TASK MATERIAL:

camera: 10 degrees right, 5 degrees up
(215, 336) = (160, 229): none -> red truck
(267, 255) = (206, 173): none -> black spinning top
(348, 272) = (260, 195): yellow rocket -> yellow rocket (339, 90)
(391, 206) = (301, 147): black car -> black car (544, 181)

PROBLEM TO WORK ON:
Your task is to print the whole listing again exactly.

WRITTEN RESPONSE:
camera: 10 degrees right, 5 degrees up
(215, 336) = (160, 229): none -> red truck
(267, 255) = (206, 173): none -> black spinning top
(348, 272) = (260, 195): yellow rocket -> yellow rocket (339, 90)
(391, 206) = (301, 147): black car -> black car (544, 181)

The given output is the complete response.